## Prompt
An exact copy of all the data below is required.

+++ Record excerpts +++

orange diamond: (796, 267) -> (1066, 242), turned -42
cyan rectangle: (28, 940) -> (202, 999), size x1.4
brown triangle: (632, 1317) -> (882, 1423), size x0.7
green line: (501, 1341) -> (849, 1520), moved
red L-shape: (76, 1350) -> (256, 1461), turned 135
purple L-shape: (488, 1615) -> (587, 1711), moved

+++

## Solution below
orange diamond: (796, 267) -> (1066, 242), turned -42
cyan rectangle: (28, 940) -> (202, 999), size x1.4
brown triangle: (632, 1317) -> (882, 1423), size x0.7
green line: (501, 1341) -> (849, 1520), moved
red L-shape: (76, 1350) -> (256, 1461), turned 135
purple L-shape: (488, 1615) -> (587, 1711), moved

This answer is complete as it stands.